▶ [WORK REQUEST]
Among the records that follow, set down only the lines from the one containing "U1: NOR 74LS02" to the one containing "U16: AND CD4081", both included, exactly.

_____

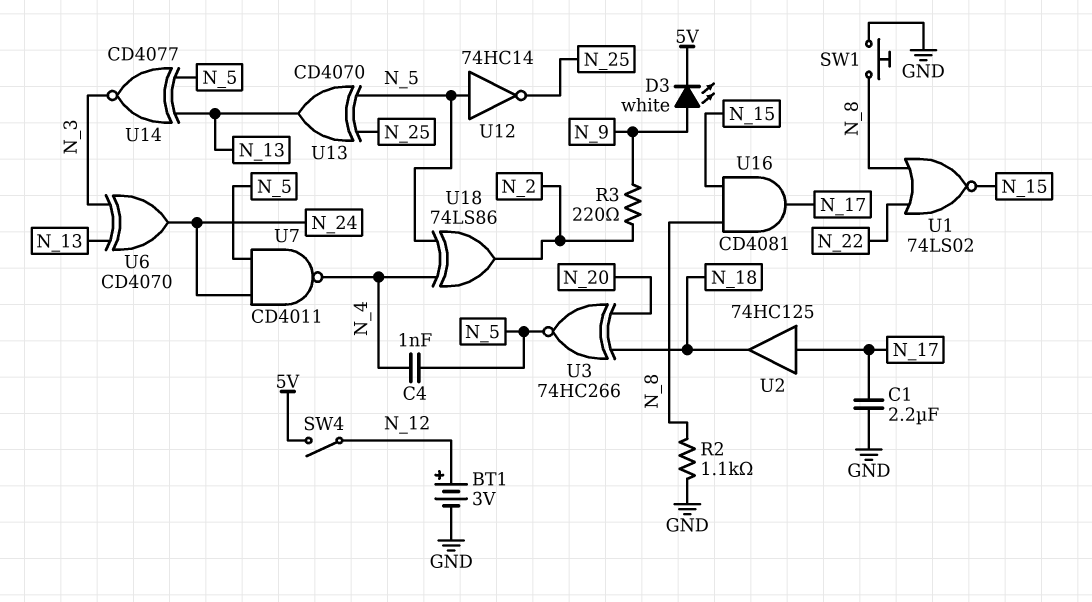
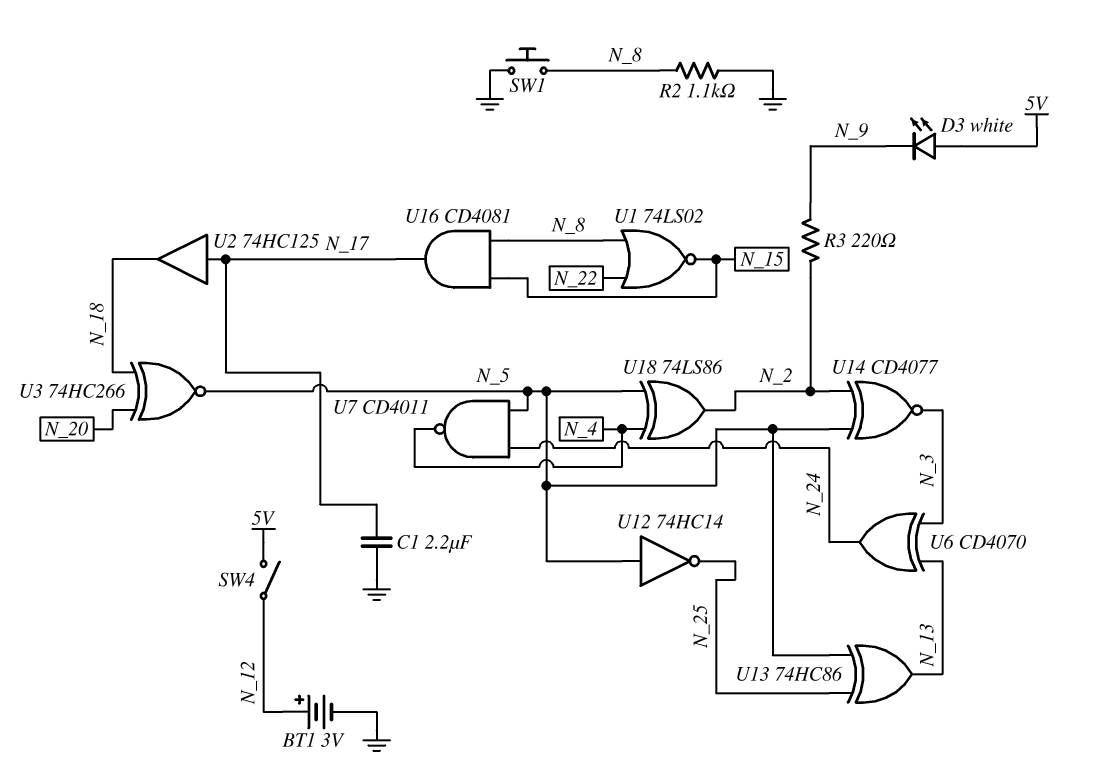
C4: 1nF (N_4, N_5) -> none
D3: LED white (A N_9, K 5V) -> LED white (A 5V, K N_9)
U13: XOR CD4070 (in N_5, in N_25, out N_13) -> XOR 74HC86 (in N_5, in N_25, out N_13)
U14: XNOR CD4077 (in N_5, in N_13, out N_3) -> XNOR CD4077 (in N_2, in N_5, out N_3)

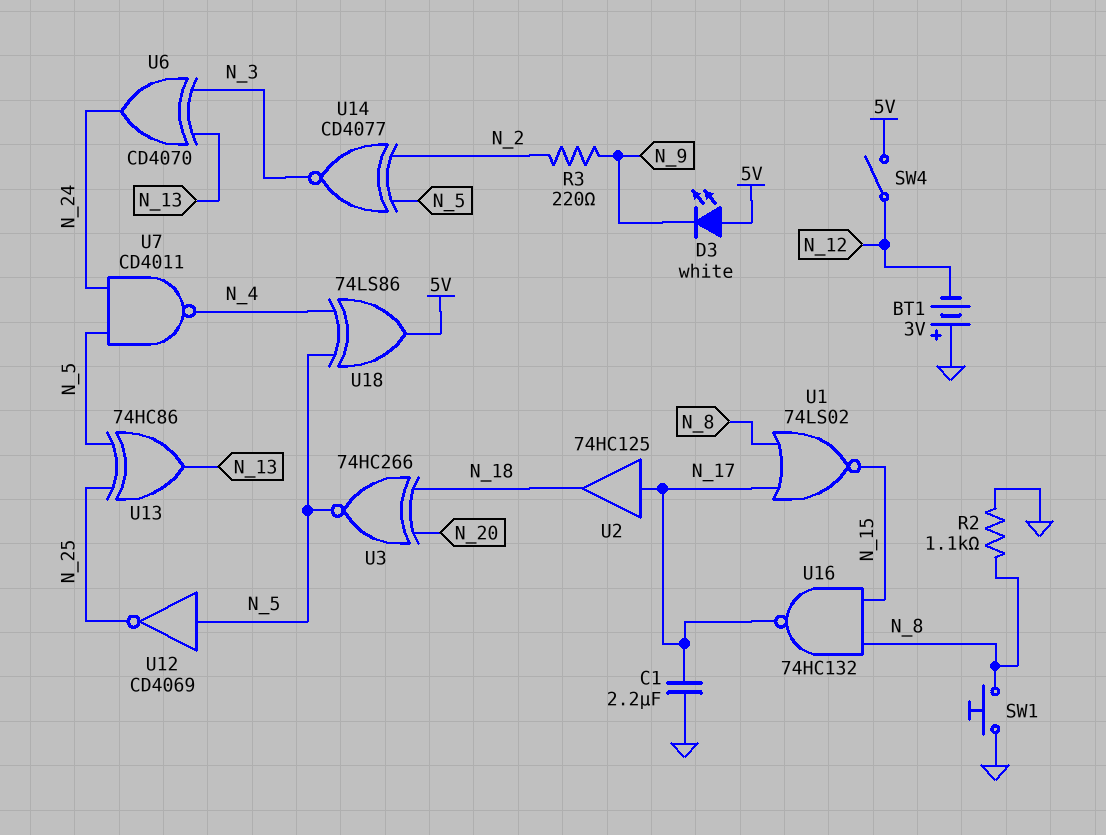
BT1: 3V (plus N_12, minus GND) -> 3V (plus GND, minus N_12)
U1: NOR 74LS02 (in N_8, in N_22, out N_15) -> NOR 74LS02 (in N_8, in N_17, out N_15)
U12: NOT 74HC14 (in N_5, out N_25) -> NOT CD4069 (in N_5, out N_25)
U16: AND CD4081 (in N_8, in N_15, out N_17) -> NAND 74HC132 (in N_8, in N_15, out N_17)
U18: XOR 74LS86 (in N_4, in N_5, out N_2) -> XOR 74LS86 (in N_4, in N_5, out 5V)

_____

▶ [ANSWER TO THIS EXERCISE]
U1: NOR 74LS02 (in N_8, in N_22, out N_15) -> NOR 74LS02 (in N_8, in N_17, out N_15)
U12: NOT 74HC14 (in N_5, out N_25) -> NOT CD4069 (in N_5, out N_25)
U16: AND CD4081 (in N_8, in N_15, out N_17) -> NAND 74HC132 (in N_8, in N_15, out N_17)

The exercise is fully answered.